## WORK REQUIRED
Which lines of the data below contain "moved"? Please show them all.

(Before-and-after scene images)

======

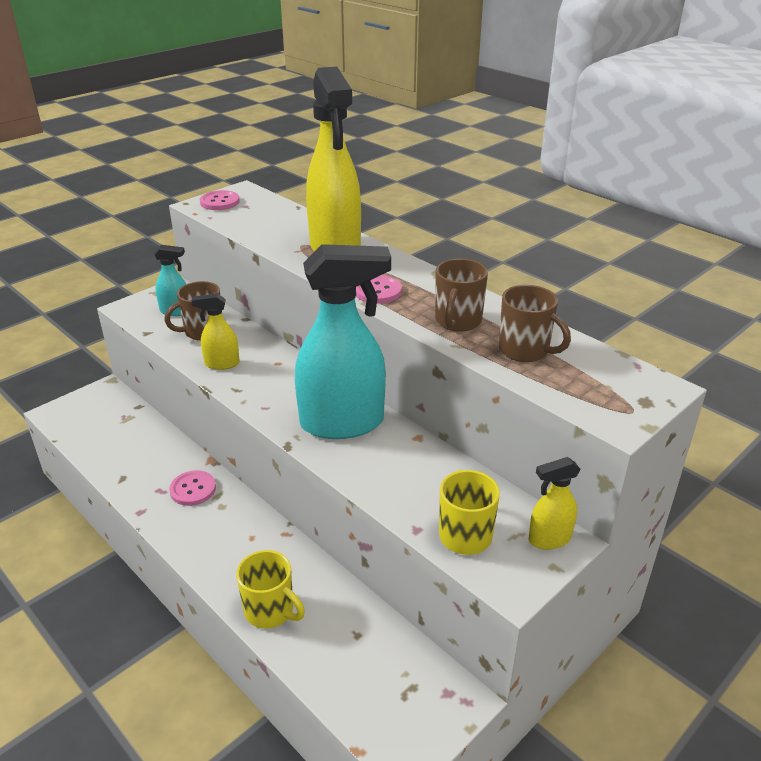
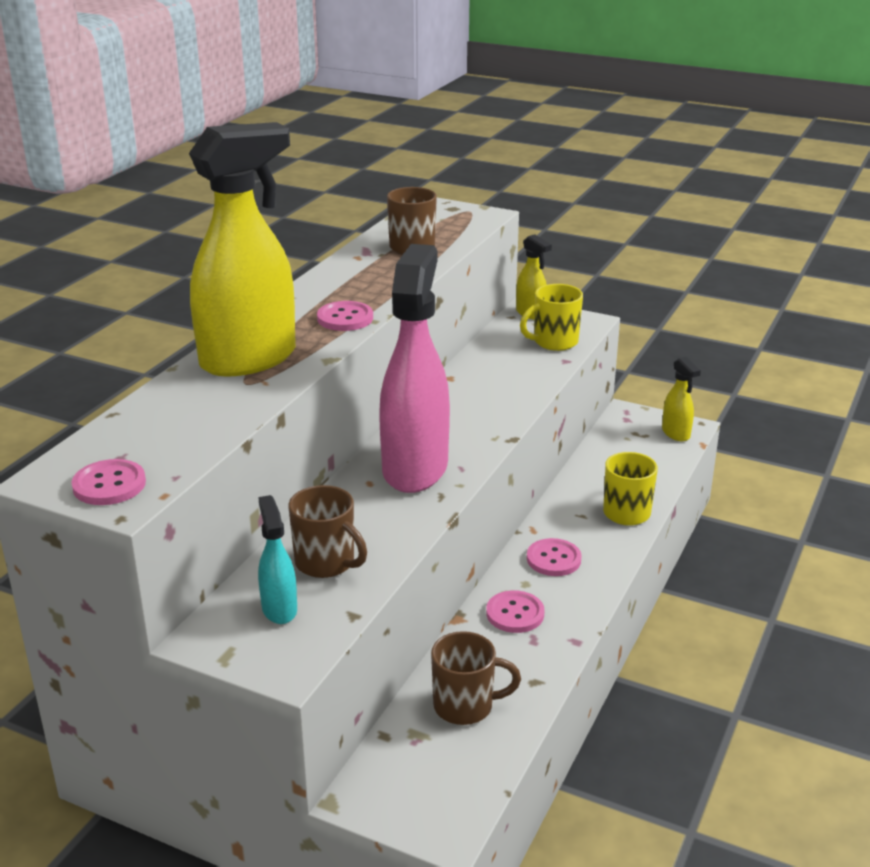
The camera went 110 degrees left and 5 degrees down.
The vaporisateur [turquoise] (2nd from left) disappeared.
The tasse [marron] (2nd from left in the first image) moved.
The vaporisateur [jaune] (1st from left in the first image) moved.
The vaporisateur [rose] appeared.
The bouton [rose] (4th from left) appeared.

======

## OUTPUT
The tasse [marron] (2nd from left in the first image) moved.
The vaporisateur [jaune] (1st from left in the first image) moved.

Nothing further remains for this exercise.